Dataset records:
[Start of Attachment]

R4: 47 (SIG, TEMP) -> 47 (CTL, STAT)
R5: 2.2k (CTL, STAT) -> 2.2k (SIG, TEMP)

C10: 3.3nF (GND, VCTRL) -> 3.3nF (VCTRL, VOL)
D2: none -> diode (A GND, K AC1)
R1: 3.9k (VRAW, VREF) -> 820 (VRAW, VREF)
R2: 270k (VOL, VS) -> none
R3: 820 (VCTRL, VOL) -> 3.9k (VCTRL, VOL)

[End of Attachment]
[Start of Attachment]

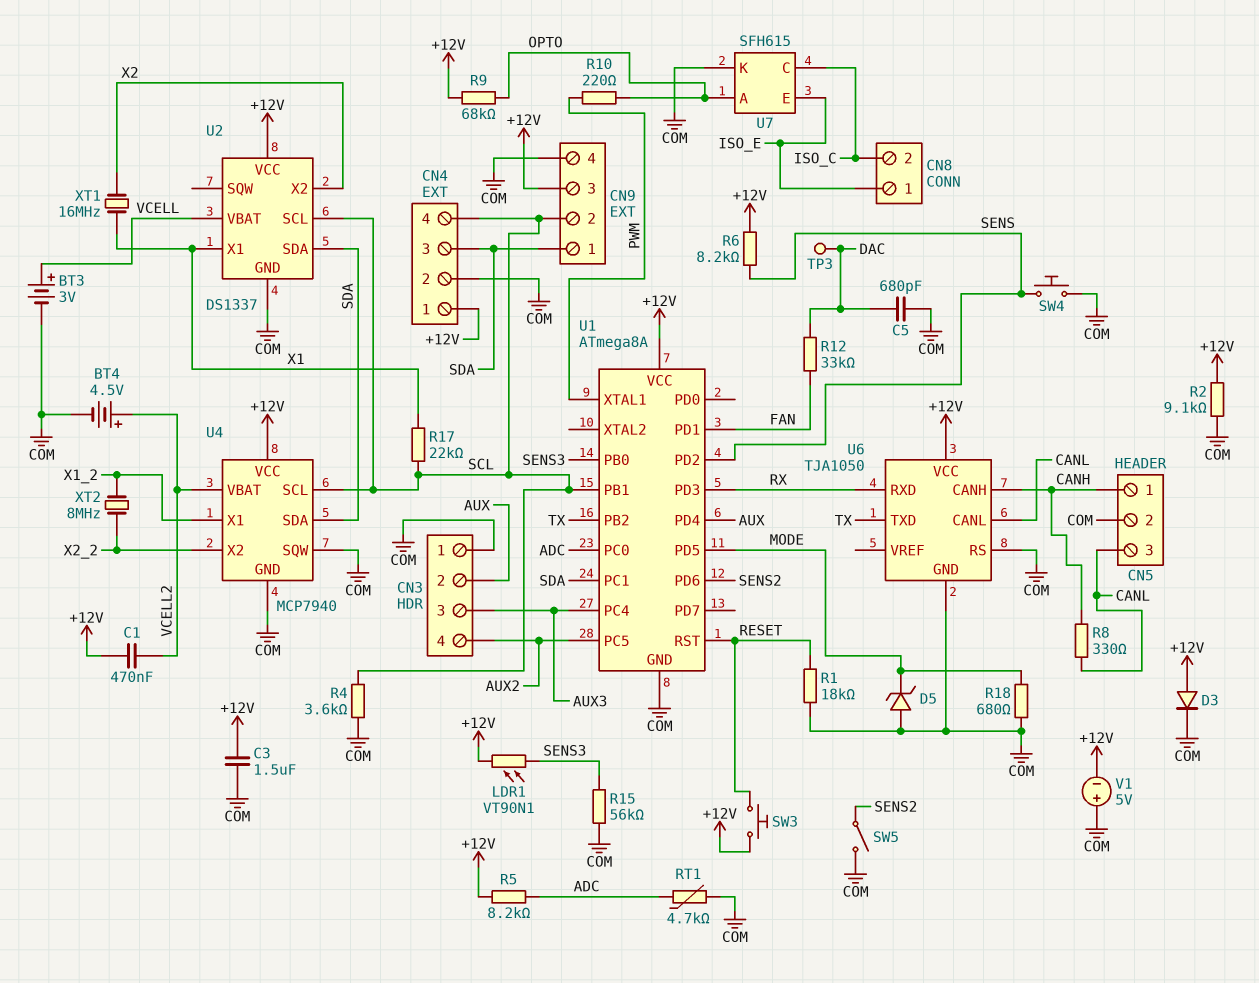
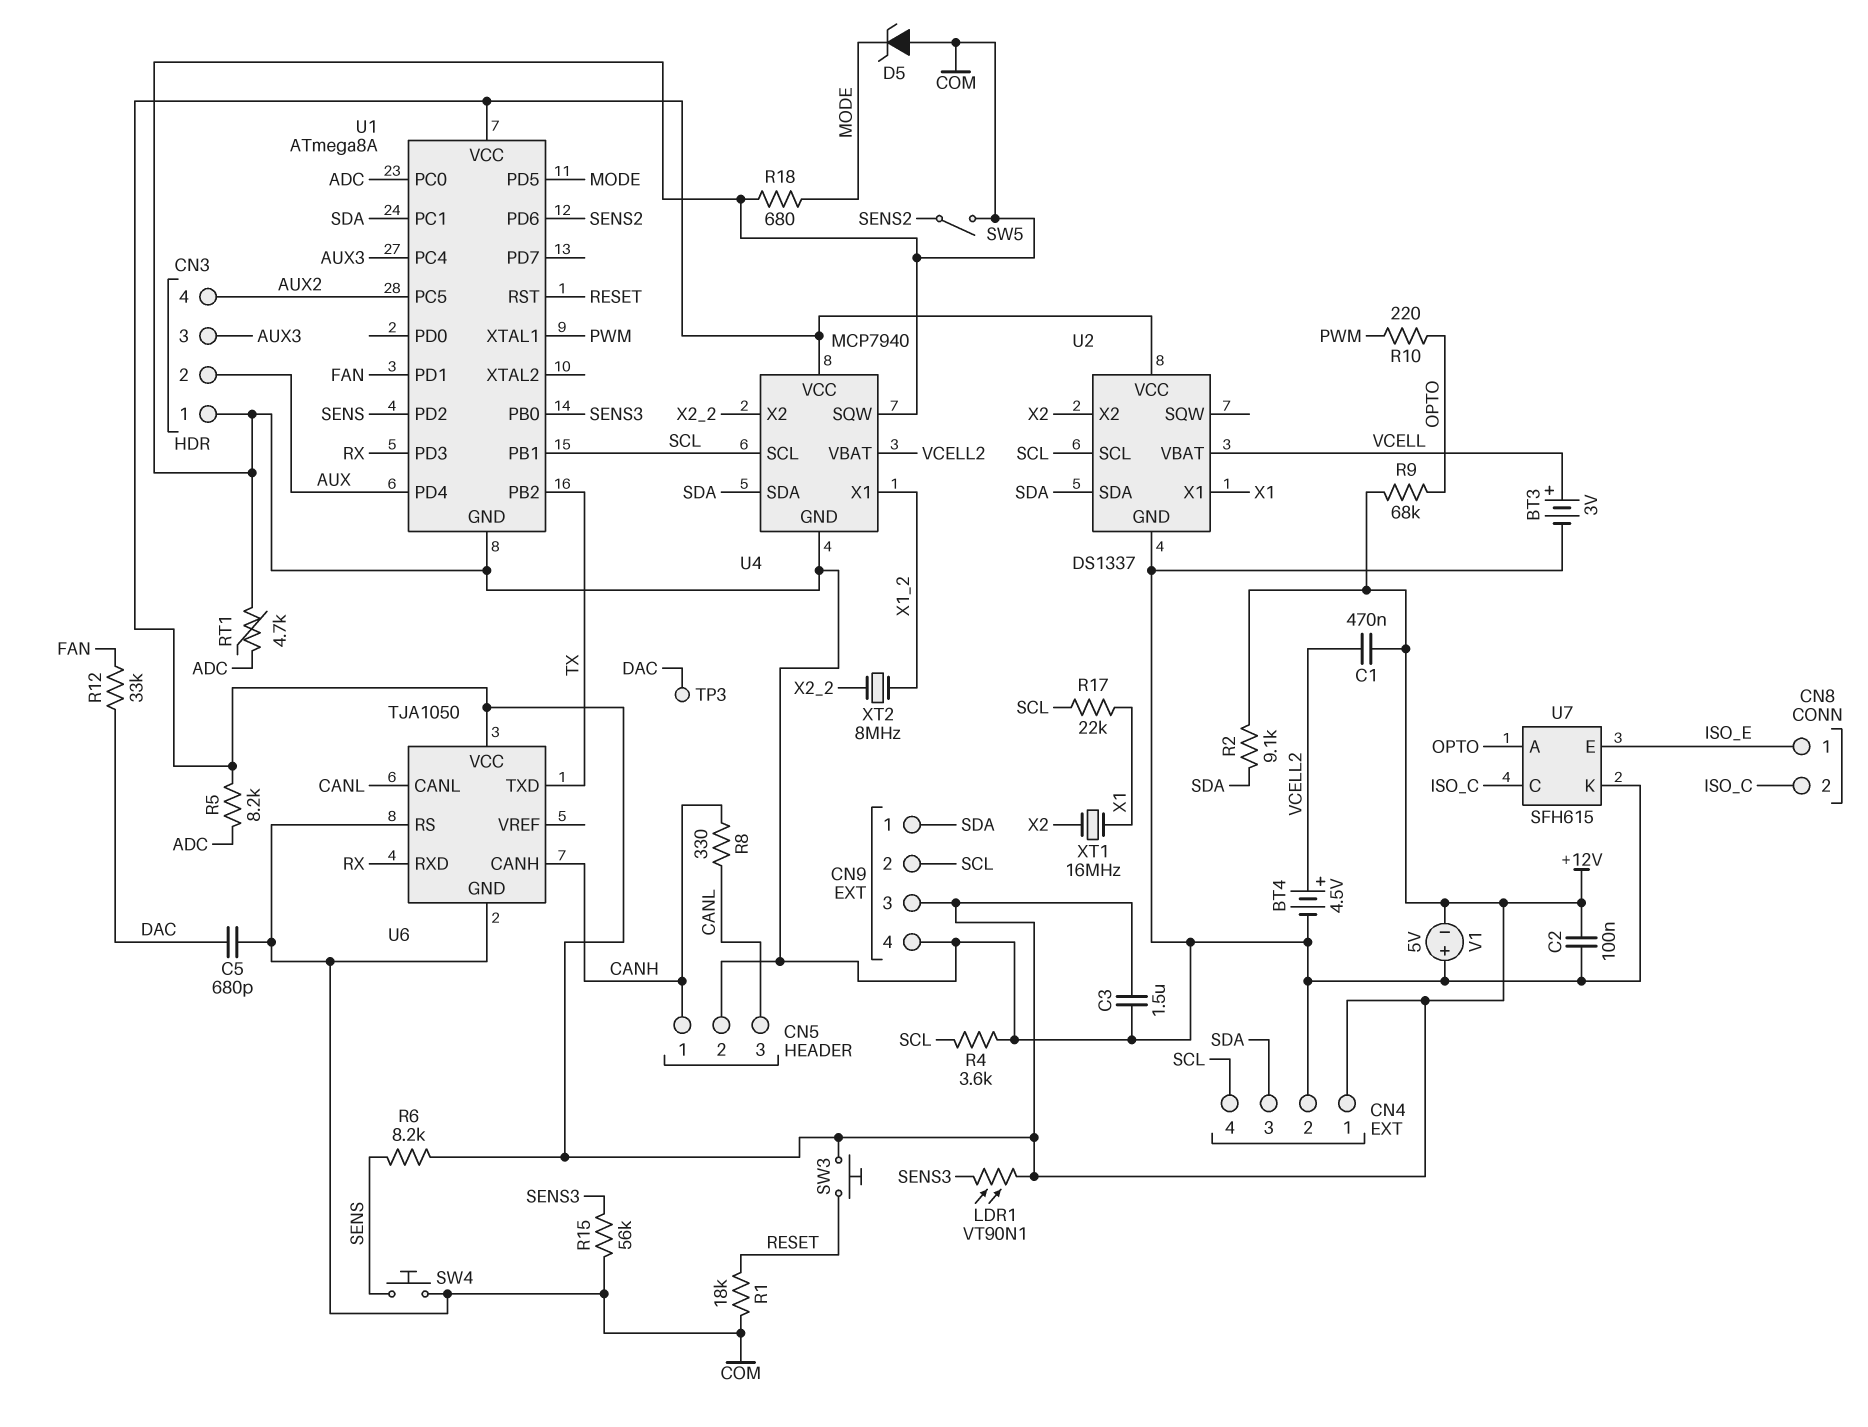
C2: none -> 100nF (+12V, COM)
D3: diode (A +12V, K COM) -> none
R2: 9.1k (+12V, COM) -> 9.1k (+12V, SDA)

[End of Attachment]

Once you reach the line with "D2: none -> diode (A GND, K AC1)" in the data above, copy it and every line after it exactly, up to and including the line with "R3: 820 (VCTRL, VOL) -> 3.9k (VCTRL, VOL)".

Task response:
D2: none -> diode (A GND, K AC1)
R1: 3.9k (VRAW, VREF) -> 820 (VRAW, VREF)
R2: 270k (VOL, VS) -> none
R3: 820 (VCTRL, VOL) -> 3.9k (VCTRL, VOL)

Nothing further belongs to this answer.